Problem to solve:
Please return every line of the material below word for word, leaving out the pictures.

Data entries:
○ ○ ○ ○ ○ ○ ○

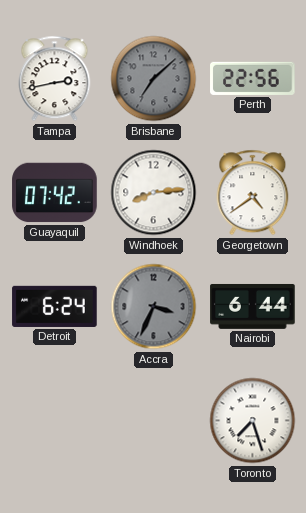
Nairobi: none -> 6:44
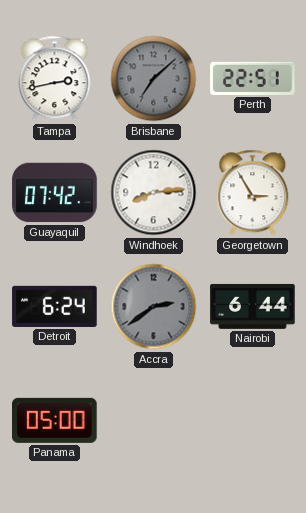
Perth: 22:56 -> 22:51
Georgetown: 4:39 -> 2:55
Accra: 3:34 -> 2:39
Panama: none -> 05:00
Toronto: 7:27 -> none
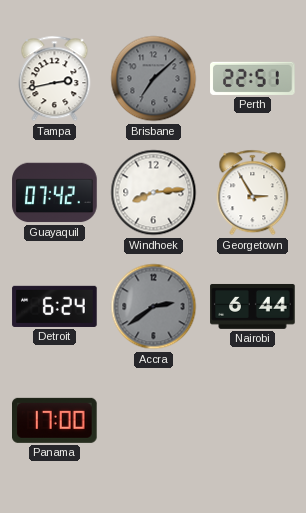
Panama: 05:00 -> 17:00
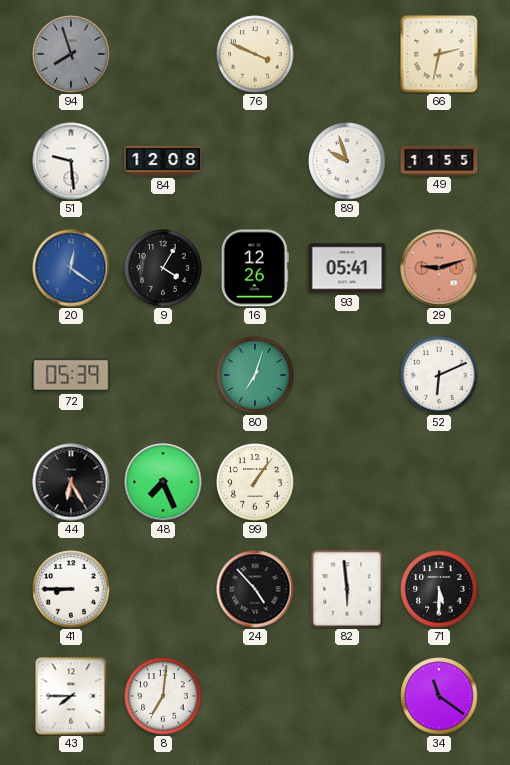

○ ○ ○ ○ ○ ○ ○

Output below:
Nairobi: none -> 6:44
Perth: 22:56 -> 22:51
Georgetown: 4:39 -> 2:55
Accra: 3:34 -> 2:39
Panama: none -> 05:00
Toronto: 7:27 -> none
Panama: 05:00 -> 17:00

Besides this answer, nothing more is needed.